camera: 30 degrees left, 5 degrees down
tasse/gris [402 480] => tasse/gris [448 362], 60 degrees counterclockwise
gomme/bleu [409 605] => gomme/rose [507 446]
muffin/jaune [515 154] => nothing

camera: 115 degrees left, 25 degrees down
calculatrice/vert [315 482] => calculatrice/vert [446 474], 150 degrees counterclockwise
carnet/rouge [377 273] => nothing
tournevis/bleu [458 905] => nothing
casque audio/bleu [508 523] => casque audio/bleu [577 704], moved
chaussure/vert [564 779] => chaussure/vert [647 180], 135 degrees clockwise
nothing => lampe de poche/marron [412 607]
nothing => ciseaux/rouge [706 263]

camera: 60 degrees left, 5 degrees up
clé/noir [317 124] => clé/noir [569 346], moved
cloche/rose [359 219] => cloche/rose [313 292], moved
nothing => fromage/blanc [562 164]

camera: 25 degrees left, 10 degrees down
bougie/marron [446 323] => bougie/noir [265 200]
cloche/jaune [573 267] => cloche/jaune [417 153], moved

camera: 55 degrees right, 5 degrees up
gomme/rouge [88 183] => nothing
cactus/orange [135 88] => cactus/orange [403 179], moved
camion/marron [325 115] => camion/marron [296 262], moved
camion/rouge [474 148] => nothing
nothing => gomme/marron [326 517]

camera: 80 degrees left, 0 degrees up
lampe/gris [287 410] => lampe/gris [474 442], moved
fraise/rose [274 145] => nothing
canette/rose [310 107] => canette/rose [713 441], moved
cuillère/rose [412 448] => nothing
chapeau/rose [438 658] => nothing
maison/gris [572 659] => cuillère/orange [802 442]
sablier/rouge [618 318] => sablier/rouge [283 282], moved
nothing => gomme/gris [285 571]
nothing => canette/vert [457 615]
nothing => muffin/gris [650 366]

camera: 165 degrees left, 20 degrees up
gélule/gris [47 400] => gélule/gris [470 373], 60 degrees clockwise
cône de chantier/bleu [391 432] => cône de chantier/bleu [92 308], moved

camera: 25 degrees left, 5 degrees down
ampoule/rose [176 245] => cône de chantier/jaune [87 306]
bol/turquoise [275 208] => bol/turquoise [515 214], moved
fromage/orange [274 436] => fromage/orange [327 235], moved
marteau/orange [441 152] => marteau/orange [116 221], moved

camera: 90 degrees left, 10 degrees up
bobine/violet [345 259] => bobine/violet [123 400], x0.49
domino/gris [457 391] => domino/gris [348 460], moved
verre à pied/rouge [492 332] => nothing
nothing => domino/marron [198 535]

══════

| Action item |
Identify and extract each line of the listing that contains "camion".

| Response area |
camion/marron [325 115] => camion/marron [296 262], moved
camion/rouge [474 148] => nothing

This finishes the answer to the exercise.